## SUPPLIED MATERIAL
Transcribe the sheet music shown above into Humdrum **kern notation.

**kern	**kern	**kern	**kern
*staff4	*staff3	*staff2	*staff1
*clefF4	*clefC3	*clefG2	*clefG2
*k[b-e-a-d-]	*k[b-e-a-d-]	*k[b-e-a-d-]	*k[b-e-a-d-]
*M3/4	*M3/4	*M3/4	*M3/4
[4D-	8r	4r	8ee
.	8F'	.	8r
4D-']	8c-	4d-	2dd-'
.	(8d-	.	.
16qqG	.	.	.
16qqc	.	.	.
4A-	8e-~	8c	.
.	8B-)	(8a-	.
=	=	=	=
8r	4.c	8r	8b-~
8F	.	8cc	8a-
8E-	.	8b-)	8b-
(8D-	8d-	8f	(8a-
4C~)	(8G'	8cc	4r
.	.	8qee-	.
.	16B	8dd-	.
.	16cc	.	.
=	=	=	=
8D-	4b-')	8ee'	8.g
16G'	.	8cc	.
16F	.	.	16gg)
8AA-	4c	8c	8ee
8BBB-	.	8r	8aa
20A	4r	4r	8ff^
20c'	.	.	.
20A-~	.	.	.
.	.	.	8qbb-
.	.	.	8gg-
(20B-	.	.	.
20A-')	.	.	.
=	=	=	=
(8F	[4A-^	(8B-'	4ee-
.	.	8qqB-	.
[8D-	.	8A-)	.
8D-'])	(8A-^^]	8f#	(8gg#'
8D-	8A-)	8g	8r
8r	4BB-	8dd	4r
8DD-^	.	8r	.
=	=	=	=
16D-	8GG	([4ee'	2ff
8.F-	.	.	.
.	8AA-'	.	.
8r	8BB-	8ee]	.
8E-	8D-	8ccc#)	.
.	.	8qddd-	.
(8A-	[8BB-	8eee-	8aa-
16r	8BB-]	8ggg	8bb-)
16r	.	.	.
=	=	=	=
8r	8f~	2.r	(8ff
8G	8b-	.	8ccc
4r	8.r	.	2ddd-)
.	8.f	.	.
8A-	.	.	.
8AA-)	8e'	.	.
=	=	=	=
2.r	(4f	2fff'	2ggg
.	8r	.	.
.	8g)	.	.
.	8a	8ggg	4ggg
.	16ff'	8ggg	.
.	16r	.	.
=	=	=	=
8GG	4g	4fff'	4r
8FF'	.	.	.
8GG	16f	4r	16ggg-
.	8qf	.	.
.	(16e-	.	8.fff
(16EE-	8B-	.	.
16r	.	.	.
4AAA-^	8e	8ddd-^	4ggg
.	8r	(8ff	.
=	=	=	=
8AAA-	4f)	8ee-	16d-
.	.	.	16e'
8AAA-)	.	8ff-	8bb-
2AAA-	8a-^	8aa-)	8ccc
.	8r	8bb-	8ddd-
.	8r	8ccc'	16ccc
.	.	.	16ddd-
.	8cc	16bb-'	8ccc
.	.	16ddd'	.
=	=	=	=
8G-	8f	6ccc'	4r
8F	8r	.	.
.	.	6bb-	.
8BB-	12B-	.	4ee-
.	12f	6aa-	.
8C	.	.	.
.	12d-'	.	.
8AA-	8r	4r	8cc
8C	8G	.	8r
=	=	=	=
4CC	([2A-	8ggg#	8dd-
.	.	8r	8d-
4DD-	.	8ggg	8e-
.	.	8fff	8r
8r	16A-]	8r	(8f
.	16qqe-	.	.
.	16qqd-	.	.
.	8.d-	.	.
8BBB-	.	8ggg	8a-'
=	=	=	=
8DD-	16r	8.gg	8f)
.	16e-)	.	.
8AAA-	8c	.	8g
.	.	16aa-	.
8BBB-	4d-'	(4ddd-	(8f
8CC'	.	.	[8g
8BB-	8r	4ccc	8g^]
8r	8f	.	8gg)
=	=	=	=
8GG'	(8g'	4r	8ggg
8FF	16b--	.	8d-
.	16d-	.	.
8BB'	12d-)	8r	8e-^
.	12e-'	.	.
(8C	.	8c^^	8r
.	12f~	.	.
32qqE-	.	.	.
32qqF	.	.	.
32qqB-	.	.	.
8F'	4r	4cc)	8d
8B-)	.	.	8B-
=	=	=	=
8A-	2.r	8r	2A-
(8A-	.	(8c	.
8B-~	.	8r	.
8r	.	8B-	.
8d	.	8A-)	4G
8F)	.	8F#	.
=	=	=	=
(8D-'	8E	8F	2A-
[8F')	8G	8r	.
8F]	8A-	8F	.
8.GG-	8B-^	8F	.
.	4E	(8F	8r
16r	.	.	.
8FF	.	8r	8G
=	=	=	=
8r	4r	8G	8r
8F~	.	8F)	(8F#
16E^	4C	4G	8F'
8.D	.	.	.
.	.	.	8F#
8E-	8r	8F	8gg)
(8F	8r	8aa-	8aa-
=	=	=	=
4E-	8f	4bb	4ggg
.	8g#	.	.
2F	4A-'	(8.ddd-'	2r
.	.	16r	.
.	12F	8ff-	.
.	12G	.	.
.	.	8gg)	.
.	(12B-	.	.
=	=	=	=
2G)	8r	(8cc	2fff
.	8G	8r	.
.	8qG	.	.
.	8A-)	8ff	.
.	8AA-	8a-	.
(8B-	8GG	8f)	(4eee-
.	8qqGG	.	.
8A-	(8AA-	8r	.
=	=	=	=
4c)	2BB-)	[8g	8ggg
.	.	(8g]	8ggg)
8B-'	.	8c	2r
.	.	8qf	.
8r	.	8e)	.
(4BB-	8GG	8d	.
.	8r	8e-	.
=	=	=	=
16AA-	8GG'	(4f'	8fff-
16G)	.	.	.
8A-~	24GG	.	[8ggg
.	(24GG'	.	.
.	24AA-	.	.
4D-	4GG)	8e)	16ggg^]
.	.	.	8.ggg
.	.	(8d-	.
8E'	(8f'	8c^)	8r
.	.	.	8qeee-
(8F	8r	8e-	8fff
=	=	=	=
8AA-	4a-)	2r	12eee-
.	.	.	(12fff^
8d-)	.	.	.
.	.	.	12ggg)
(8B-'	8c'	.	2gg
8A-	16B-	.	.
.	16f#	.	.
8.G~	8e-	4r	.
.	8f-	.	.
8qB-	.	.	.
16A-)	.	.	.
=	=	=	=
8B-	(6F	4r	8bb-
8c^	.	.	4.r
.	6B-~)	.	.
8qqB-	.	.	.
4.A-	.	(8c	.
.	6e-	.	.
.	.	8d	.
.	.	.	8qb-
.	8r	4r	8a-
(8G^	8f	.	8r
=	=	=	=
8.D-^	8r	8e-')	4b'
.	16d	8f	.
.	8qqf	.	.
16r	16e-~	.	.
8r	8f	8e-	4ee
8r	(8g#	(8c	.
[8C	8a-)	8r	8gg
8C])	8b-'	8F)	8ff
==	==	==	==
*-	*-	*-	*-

## TASK
Copy out each line of the records above that contains the string "kern". Treat uppercase and lowercase as different.

## RESPONSE TO THIS EXERCISE
Transcribe the sheet music shown above into Humdrum **kern notation.
**kern	**kern	**kern	**kern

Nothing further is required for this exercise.